- Brief
Set down, exactly as written, the lines from the line holding "green box: 1 -> 2" to the end of the data, inclusive, skipping any pictures.

Segment Start: Records for processing

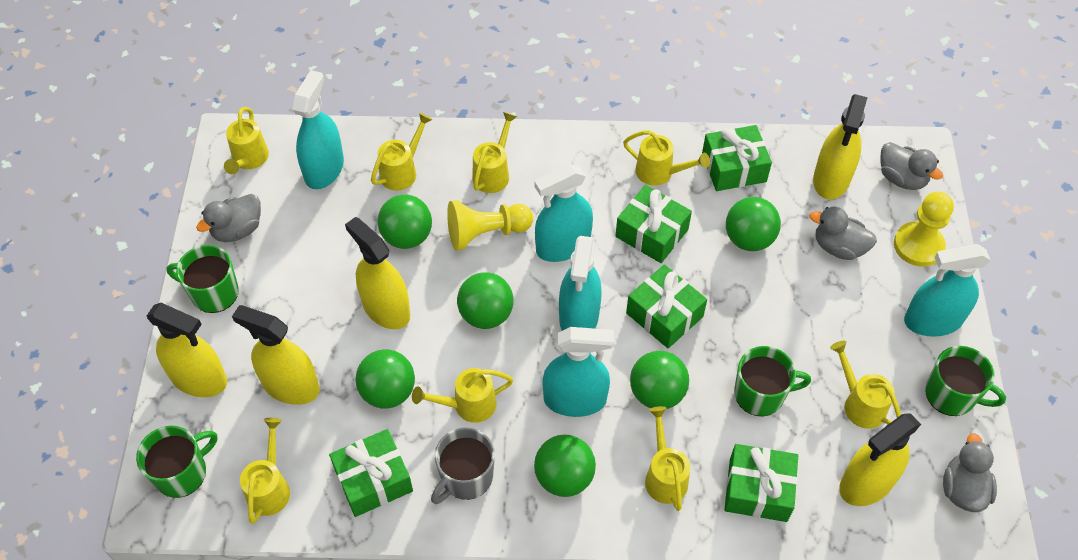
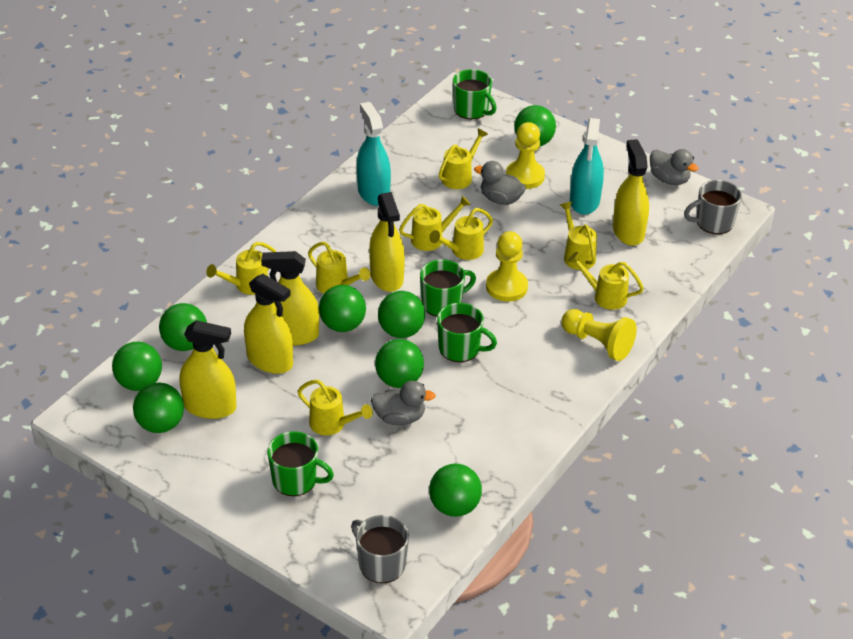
green ball: 6 -> 8
green gift: 5 -> 0
grey duck: 4 -> 3
grey mug: 1 -> 2
turquoise spray bottle: 5 -> 2
yellow pawn: 2 -> 3

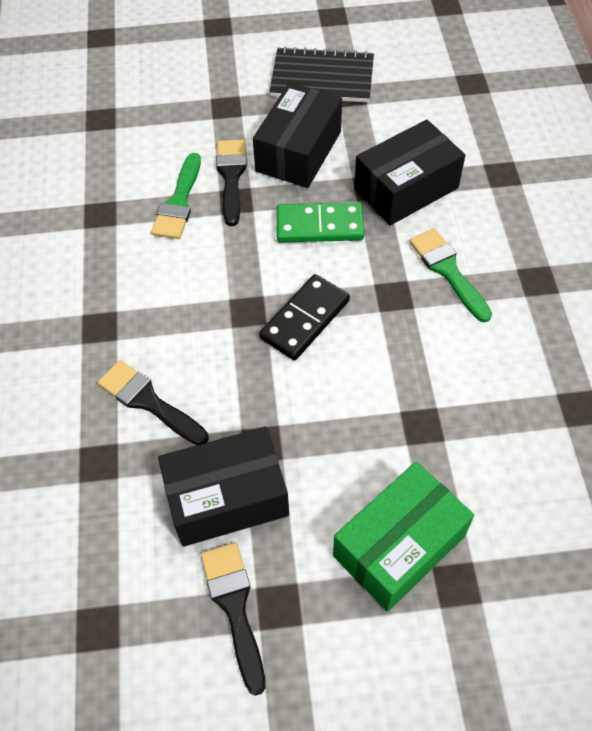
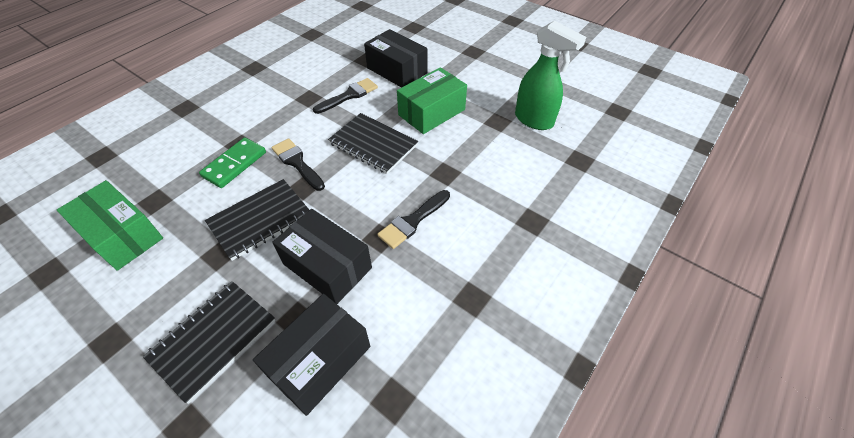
black domino: 1 -> 0
black notebook: 1 -> 3
green box: 1 -> 2
green brush: 2 -> 0
green spray bottle: 0 -> 1

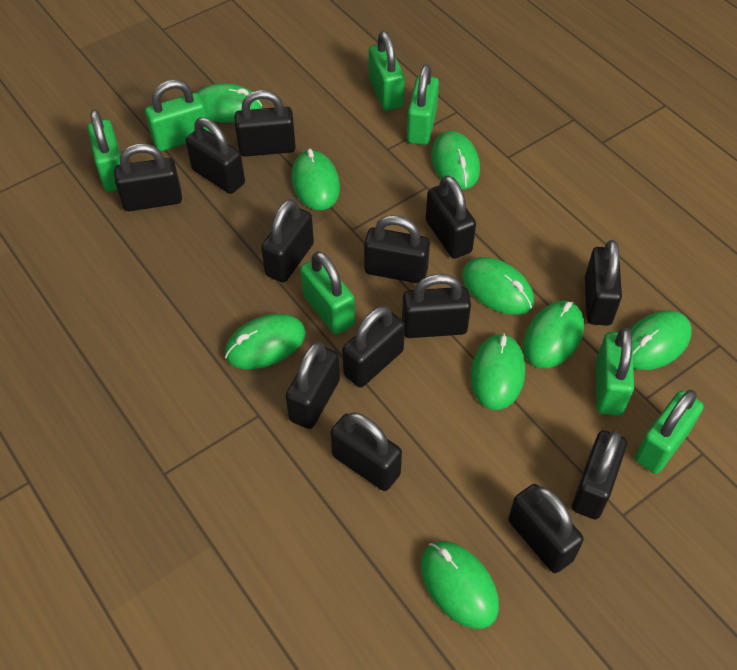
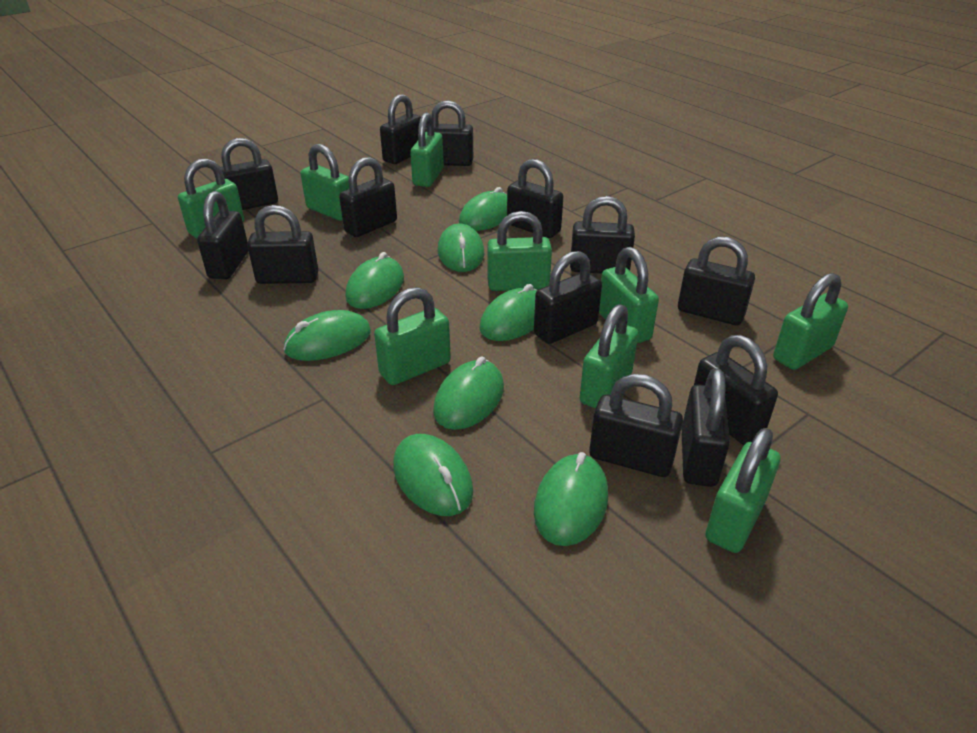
green mouse: 9 -> 8
green padlock: 7 -> 9

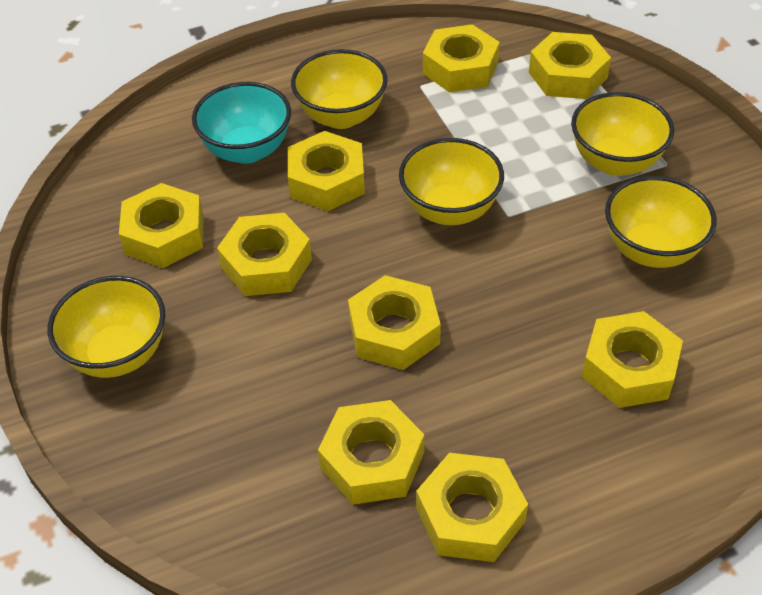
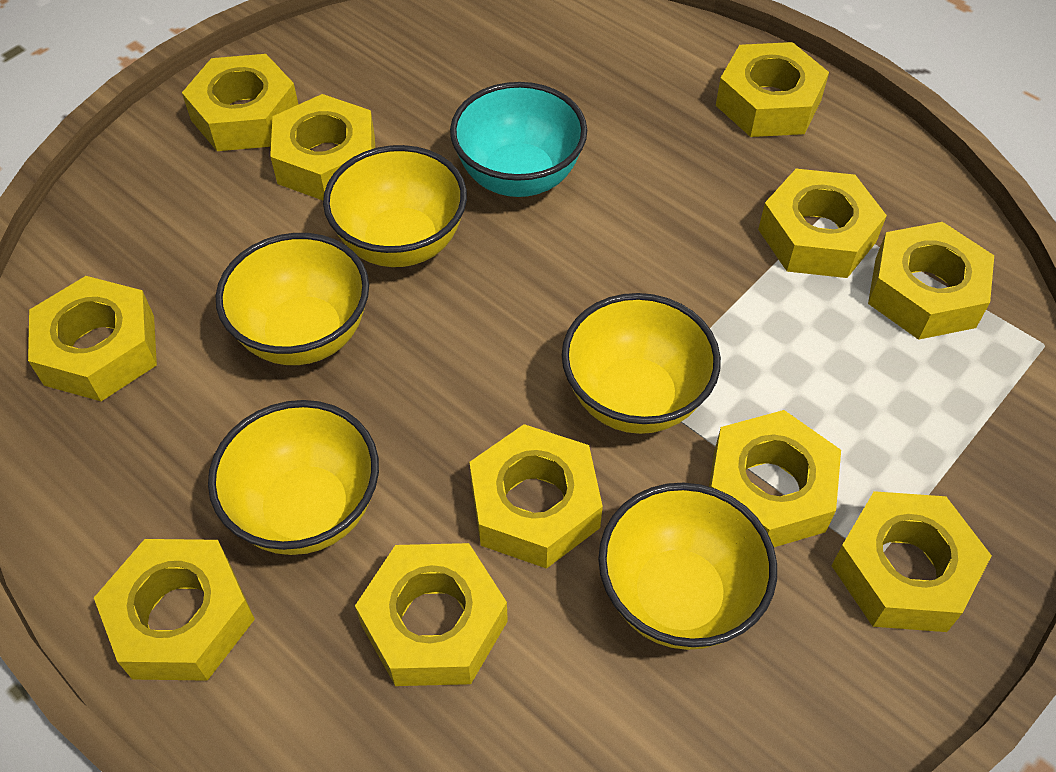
yellow nut: 9 -> 11

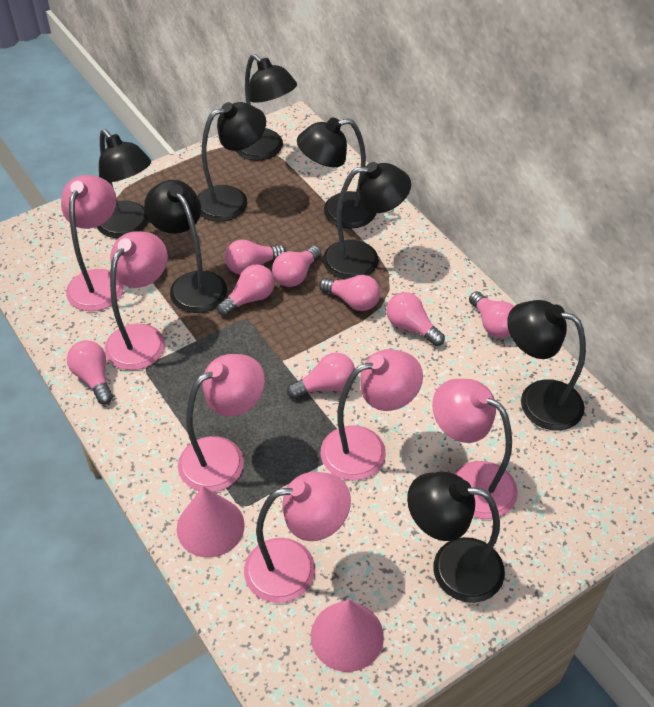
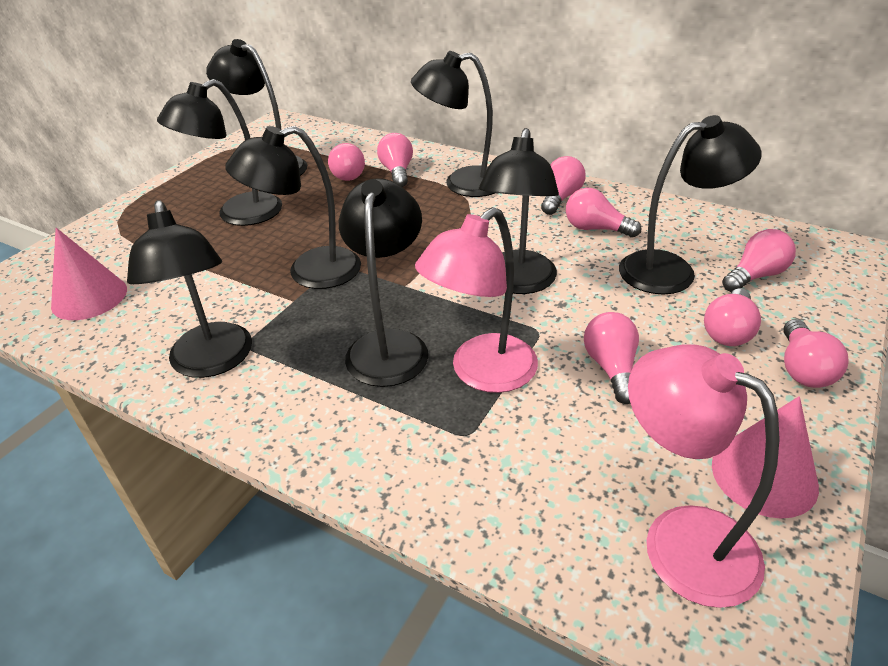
pink lamp: 6 -> 2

Segment End: Records for processing

- Solution to the exercise
green box: 1 -> 2
green brush: 2 -> 0
green spray bottle: 0 -> 1

green mouse: 9 -> 8
green padlock: 7 -> 9

yellow nut: 9 -> 11

pink lamp: 6 -> 2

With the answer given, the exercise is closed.